Information supplied below:

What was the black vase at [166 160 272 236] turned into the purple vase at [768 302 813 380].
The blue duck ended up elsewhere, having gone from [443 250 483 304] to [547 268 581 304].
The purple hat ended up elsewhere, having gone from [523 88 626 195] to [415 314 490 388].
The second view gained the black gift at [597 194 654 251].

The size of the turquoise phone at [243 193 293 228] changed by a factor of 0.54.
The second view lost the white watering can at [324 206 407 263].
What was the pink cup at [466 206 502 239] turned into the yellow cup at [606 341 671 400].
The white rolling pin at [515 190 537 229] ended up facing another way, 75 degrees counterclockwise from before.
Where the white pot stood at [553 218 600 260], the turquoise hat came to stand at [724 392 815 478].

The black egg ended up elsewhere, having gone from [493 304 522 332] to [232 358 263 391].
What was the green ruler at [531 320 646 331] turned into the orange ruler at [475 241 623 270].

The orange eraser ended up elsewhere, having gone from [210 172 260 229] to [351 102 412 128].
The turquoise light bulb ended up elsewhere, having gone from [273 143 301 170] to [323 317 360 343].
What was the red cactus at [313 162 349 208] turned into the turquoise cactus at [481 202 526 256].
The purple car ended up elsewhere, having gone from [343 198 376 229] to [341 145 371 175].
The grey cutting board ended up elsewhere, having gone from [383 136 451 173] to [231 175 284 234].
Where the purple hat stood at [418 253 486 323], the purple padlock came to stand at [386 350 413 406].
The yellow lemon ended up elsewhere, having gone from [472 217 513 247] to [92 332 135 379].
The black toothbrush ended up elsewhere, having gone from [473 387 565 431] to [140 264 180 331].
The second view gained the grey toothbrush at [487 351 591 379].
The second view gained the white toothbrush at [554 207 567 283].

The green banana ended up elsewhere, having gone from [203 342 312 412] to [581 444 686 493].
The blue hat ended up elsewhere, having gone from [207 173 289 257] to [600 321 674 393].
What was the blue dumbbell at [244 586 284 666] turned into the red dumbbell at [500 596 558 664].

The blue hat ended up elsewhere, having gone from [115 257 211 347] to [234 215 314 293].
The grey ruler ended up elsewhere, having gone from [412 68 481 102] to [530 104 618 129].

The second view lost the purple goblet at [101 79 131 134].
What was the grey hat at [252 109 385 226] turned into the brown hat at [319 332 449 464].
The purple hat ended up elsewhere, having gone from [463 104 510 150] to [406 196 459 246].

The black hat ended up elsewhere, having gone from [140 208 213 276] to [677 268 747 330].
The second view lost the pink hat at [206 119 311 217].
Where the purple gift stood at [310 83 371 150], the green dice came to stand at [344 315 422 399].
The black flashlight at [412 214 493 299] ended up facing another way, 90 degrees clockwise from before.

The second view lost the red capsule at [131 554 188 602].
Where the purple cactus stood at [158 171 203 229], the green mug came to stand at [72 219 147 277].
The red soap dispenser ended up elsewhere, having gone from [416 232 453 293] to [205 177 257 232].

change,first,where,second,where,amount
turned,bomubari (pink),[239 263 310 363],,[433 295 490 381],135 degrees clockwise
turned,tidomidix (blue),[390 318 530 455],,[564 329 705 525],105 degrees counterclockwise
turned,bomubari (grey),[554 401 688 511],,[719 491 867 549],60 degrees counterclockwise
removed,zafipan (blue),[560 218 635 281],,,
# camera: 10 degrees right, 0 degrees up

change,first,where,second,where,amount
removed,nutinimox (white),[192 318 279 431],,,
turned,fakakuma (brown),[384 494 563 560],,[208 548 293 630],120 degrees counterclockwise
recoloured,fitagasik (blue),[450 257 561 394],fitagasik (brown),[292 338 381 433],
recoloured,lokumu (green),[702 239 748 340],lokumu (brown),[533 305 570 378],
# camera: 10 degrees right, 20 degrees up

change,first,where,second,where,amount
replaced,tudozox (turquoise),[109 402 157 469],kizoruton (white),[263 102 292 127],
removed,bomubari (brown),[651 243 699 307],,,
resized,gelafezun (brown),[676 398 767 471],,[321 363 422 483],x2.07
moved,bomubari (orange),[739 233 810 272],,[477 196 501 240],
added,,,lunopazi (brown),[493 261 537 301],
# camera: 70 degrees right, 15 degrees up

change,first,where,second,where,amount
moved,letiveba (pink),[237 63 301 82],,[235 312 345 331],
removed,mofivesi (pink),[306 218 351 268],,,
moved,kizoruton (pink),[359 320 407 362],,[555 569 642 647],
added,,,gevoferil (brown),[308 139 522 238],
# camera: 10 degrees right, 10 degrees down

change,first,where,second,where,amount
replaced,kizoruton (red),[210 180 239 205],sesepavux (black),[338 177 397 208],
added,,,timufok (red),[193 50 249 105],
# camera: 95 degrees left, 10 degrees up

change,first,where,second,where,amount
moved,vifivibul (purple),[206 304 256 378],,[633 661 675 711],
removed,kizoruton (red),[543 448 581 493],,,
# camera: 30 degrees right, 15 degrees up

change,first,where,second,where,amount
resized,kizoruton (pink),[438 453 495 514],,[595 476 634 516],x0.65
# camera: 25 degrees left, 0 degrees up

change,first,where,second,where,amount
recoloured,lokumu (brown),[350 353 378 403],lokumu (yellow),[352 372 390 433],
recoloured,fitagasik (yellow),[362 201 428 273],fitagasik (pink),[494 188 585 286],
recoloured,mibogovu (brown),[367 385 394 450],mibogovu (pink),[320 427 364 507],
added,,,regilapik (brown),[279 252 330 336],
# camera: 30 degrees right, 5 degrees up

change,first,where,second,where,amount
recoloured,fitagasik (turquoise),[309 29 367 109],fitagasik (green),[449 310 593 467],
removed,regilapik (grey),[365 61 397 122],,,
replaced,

End of Information supplied.

• [Your objective] Copy out word for word each line of the listing, from the very first line down to the line containing "The purple hat ended up elsewhere, having gone from [523", and stop after that line.

• [Solution to this exercise]
What was the black vase at [166 160 272 236] turned into the purple vase at [768 302 813 380].
The blue duck ended up elsewhere, having gone from [443 250 483 304] to [547 268 581 304].
The purple hat ended up elsewhere, having gone from [523 88 626 195] to [415 314 490 388].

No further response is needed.